* [Work to be completed]
The required output is the line containing "D1: schottky (A" followed by every line after it to the end of the listing, each written out exactly.

* [Task input]
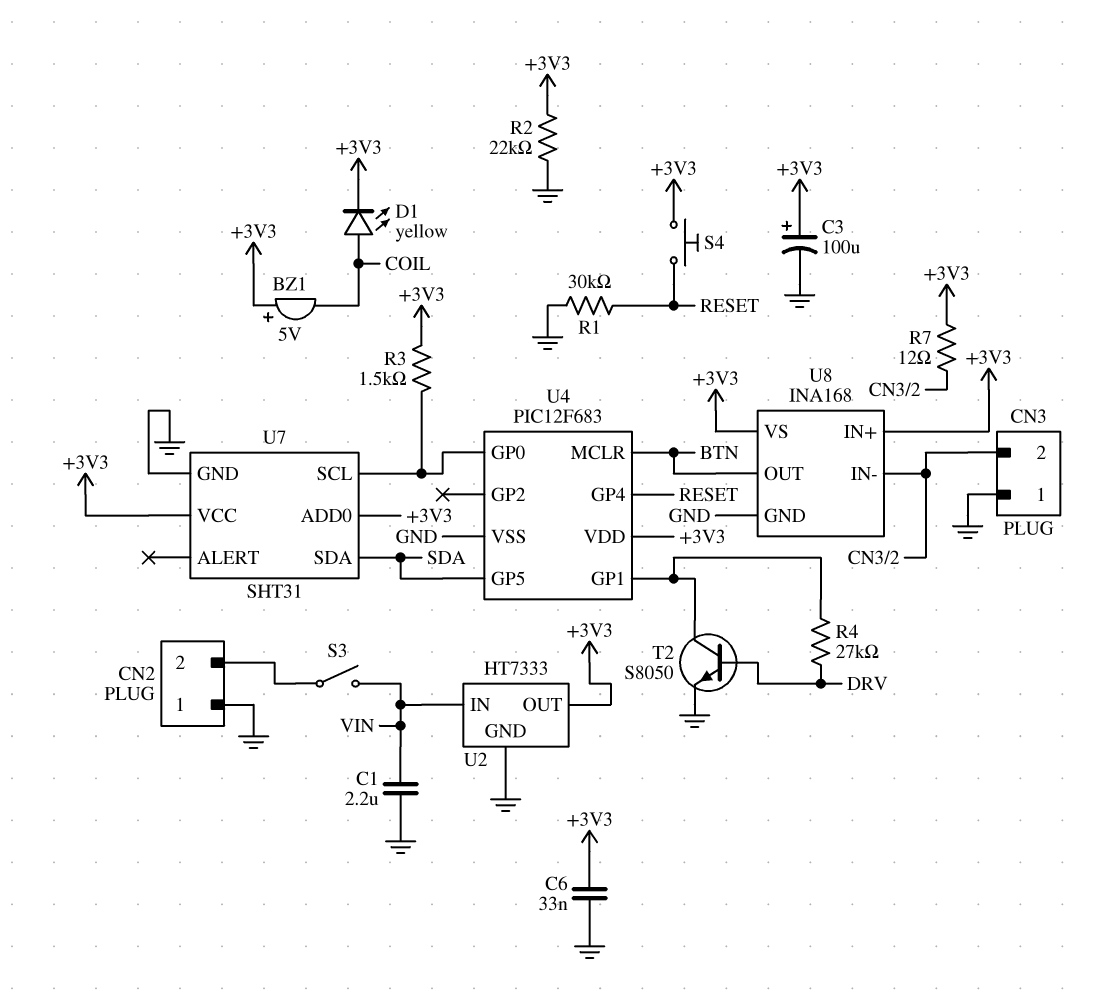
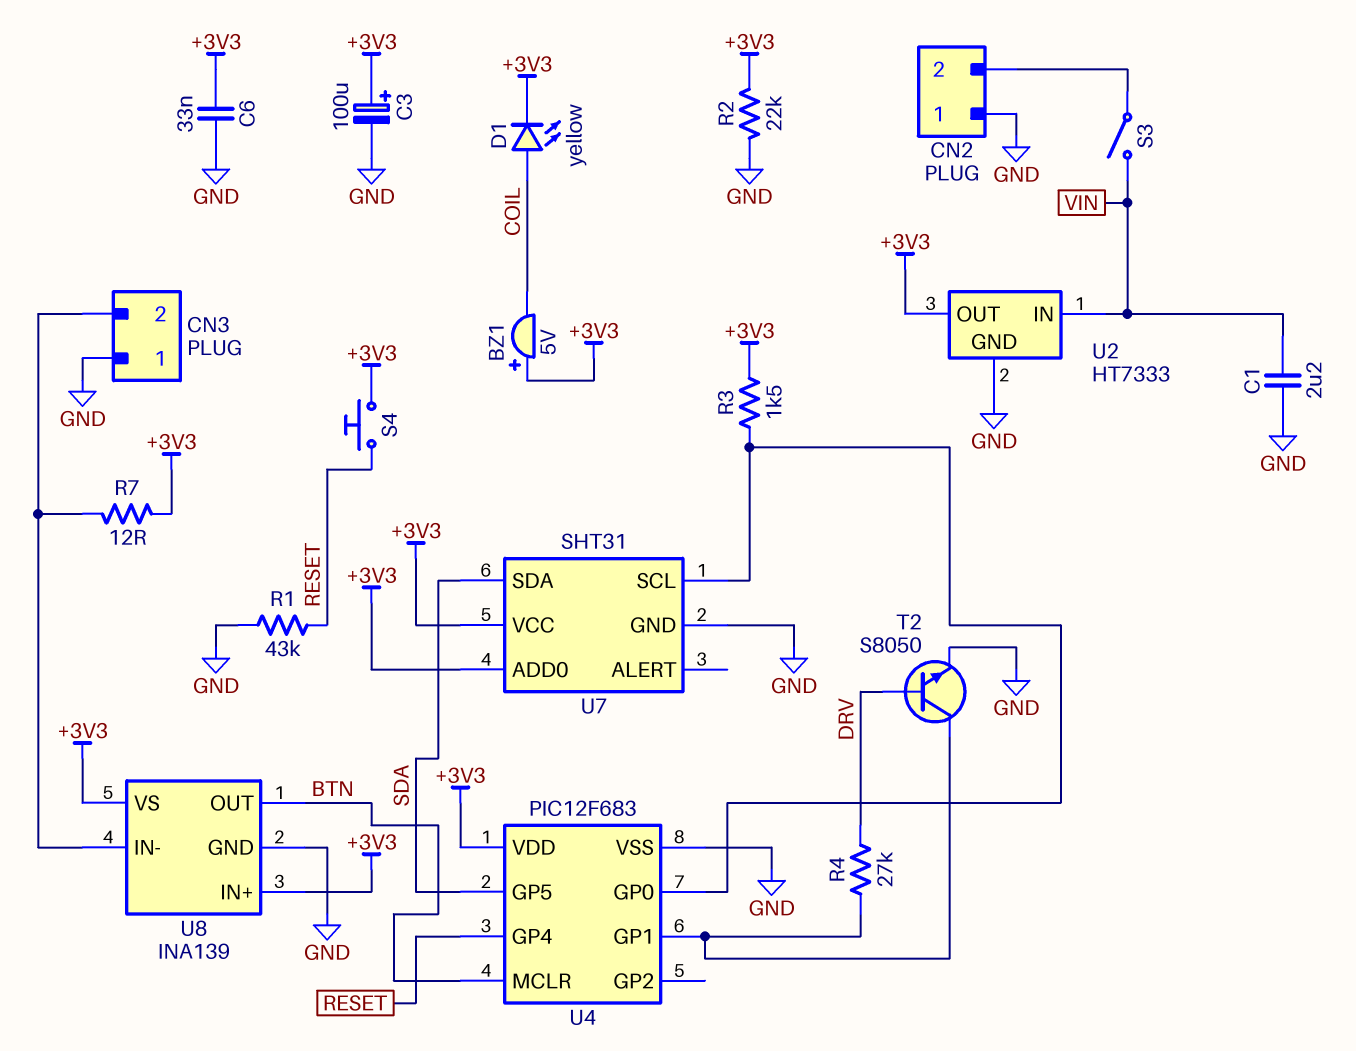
R1: 30k (GND, RESET) -> 43k (GND, RESET)
U8: INA168 -> INA139

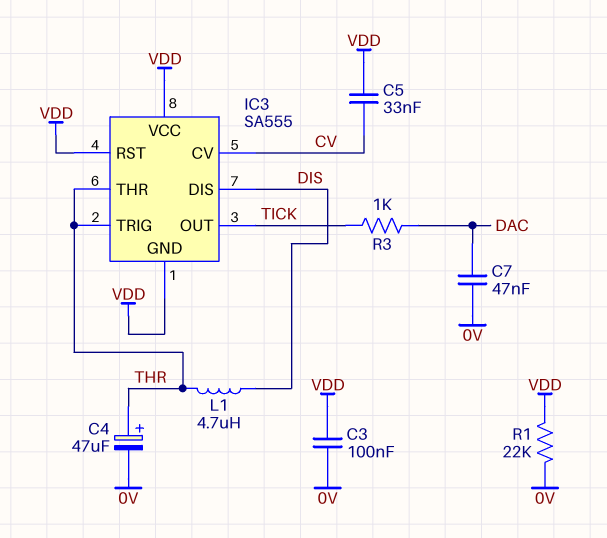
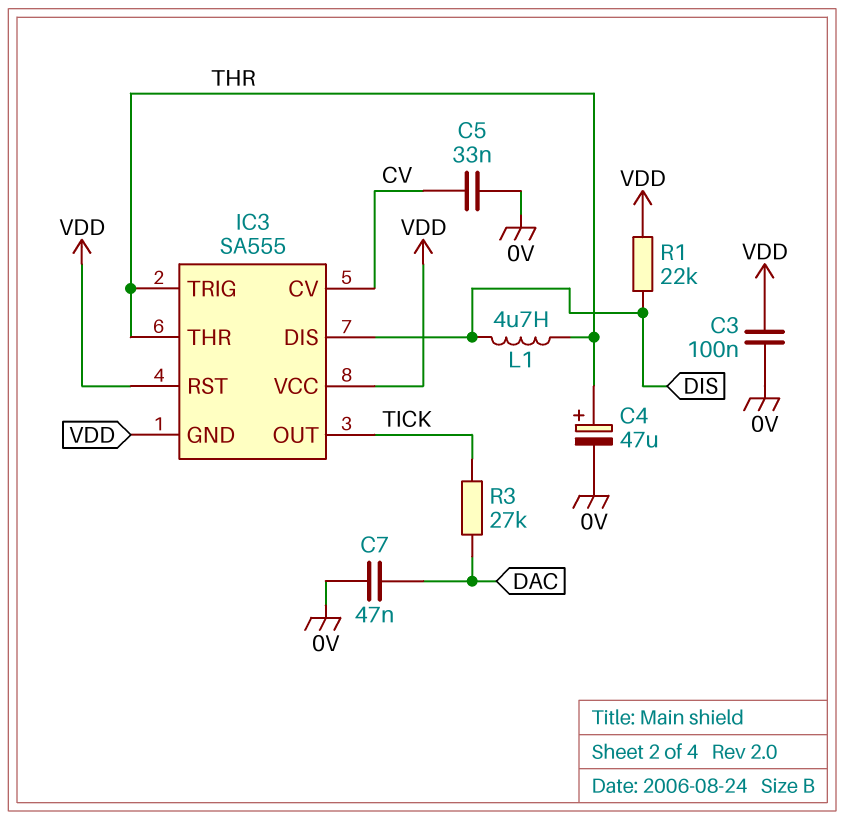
C5: 33nF (CV, VDD) -> 33nF (0V, CV)
R1: 22k (0V, VDD) -> 22k (DIS, VDD)
R3: 1k (DAC, TICK) -> 27k (DAC, TICK)

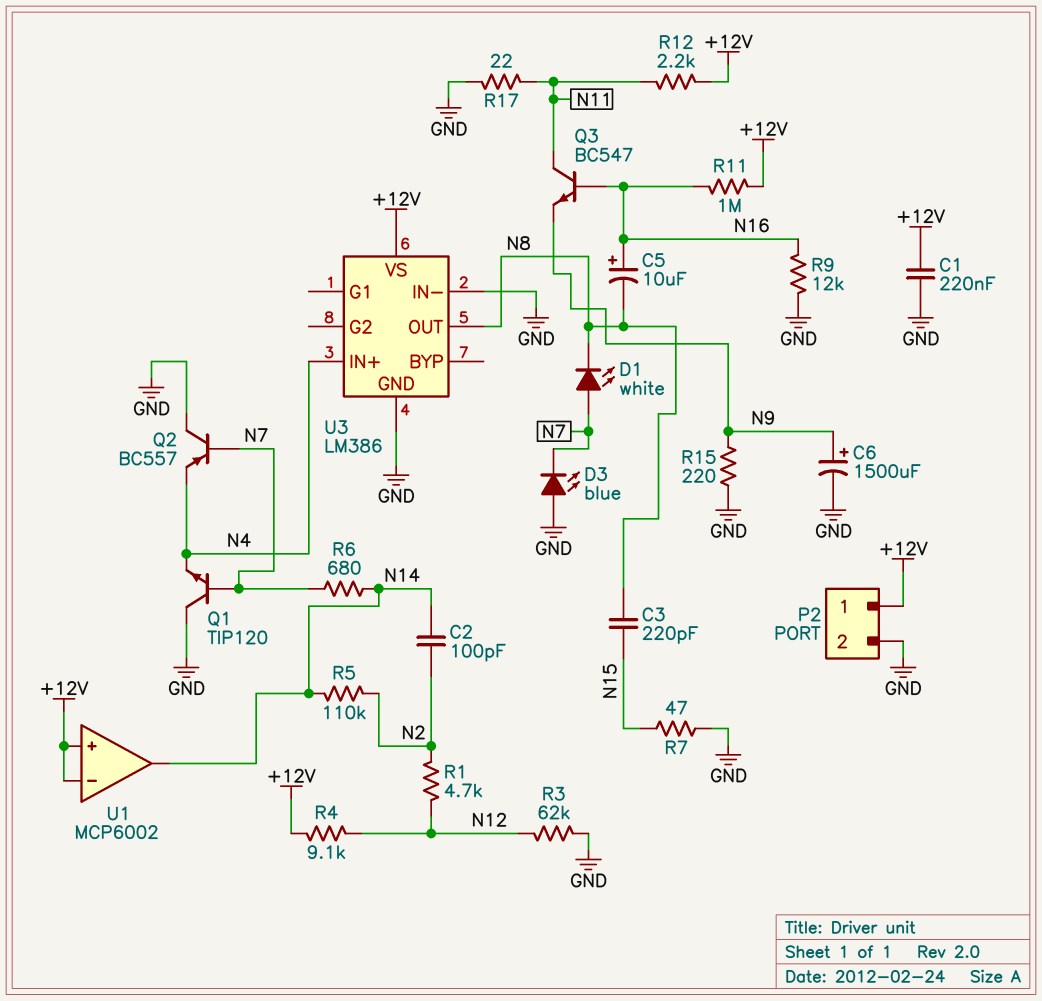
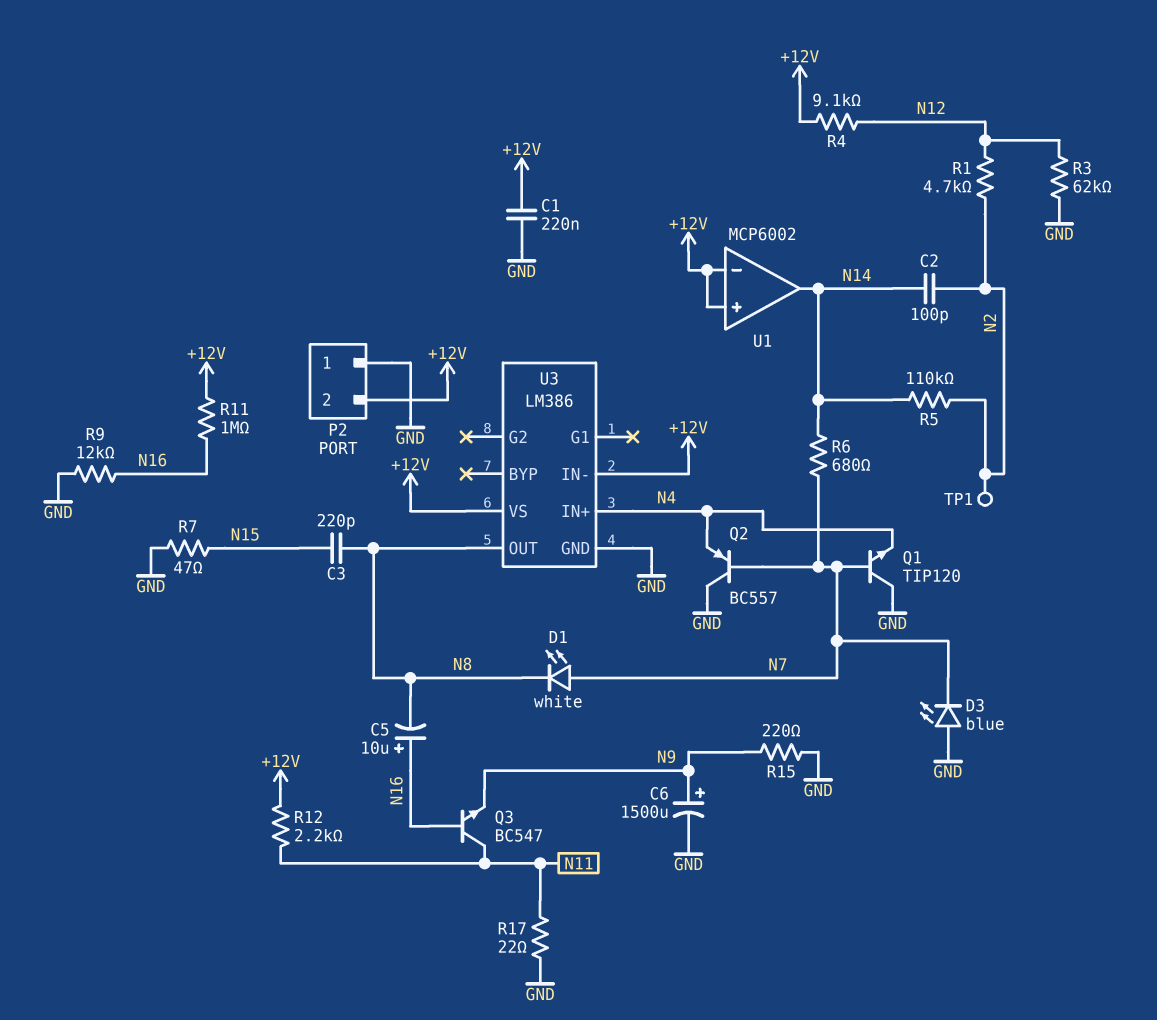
P2 pin 1: +12V -> GND
P2 pin 2: GND -> +12V
TP1: none -> test point (N2)
U3 pin IN-: GND -> +12V

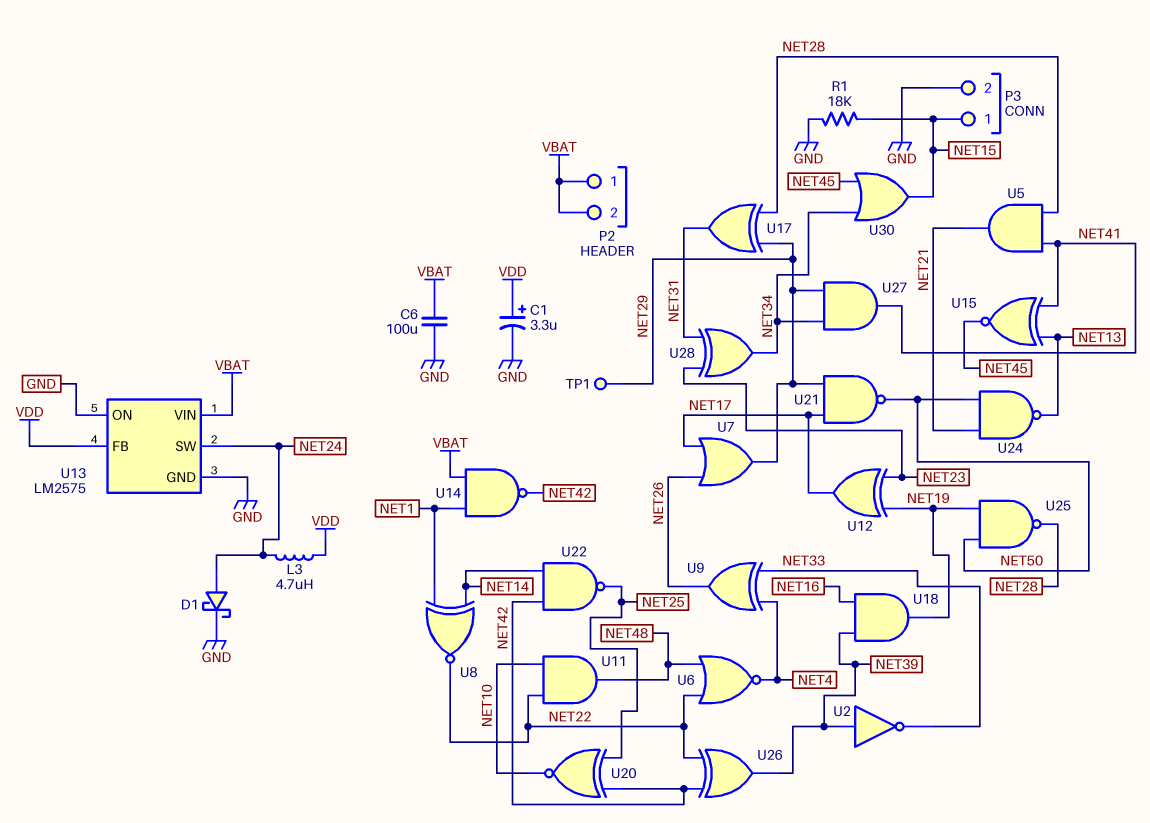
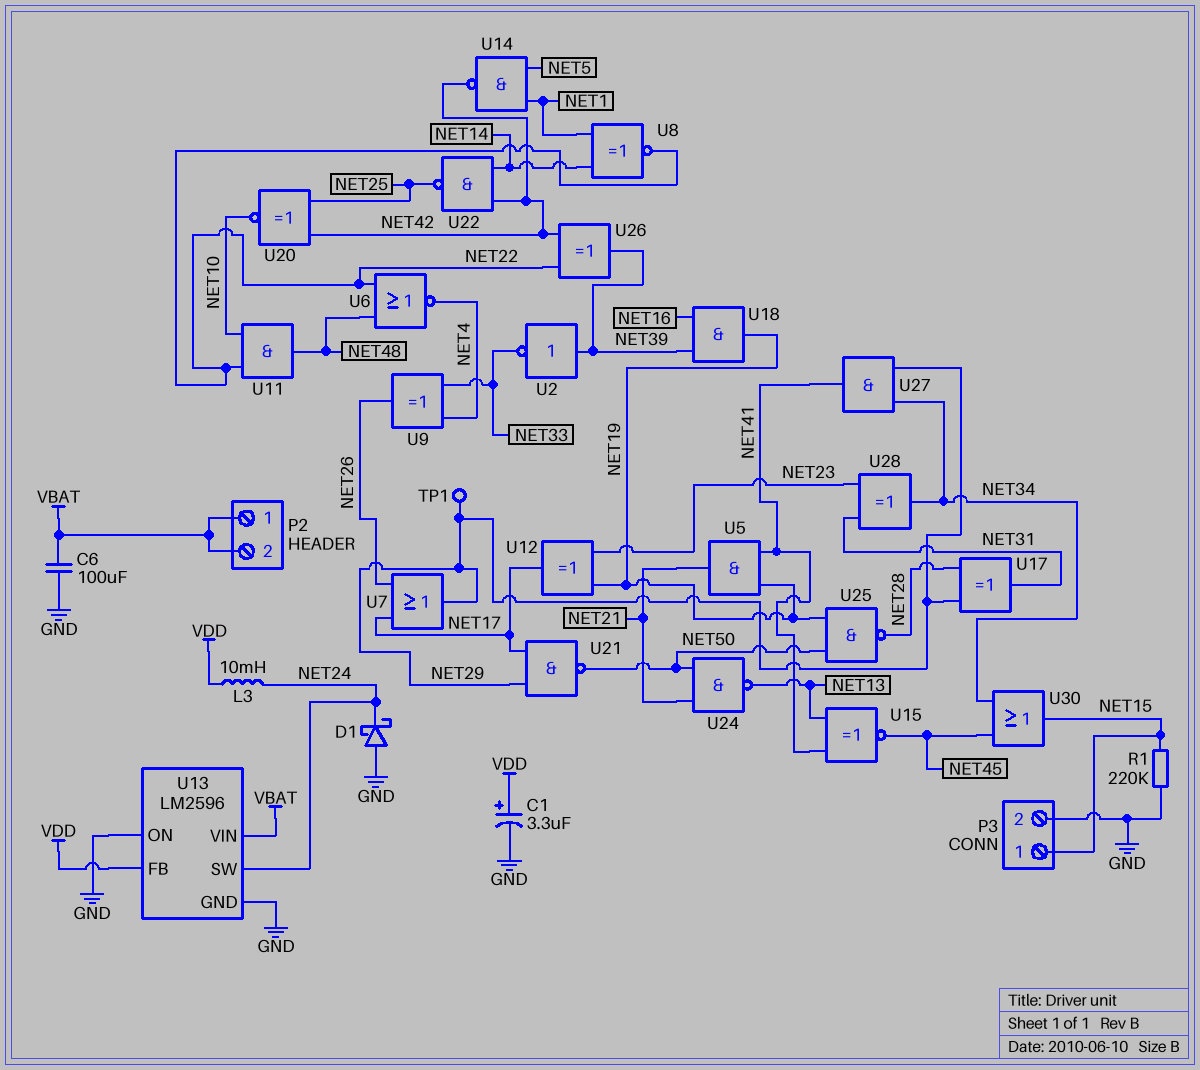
D1: schottky (A NET24, K GND) -> schottky (A GND, K NET24)
L3: 4.7uH (NET24, VDD) -> 10mH (NET24, VDD)
R1: 18k (GND, NET15) -> 220k (GND, NET15)
U5: AND (in NET28, in NET41, out NET21) -> AND (in NET19, in NET41, out NET21)
U13: LM2575 -> LM2596
U14: NAND (in NET1, in VBAT, out NET42) -> NAND (in NET1, in NET5, out NET42)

* [Response to this task]
D1: schottky (A NET24, K GND) -> schottky (A GND, K NET24)
L3: 4.7uH (NET24, VDD) -> 10mH (NET24, VDD)
R1: 18k (GND, NET15) -> 220k (GND, NET15)
U5: AND (in NET28, in NET41, out NET21) -> AND (in NET19, in NET41, out NET21)
U13: LM2575 -> LM2596
U14: NAND (in NET1, in VBAT, out NET42) -> NAND (in NET1, in NET5, out NET42)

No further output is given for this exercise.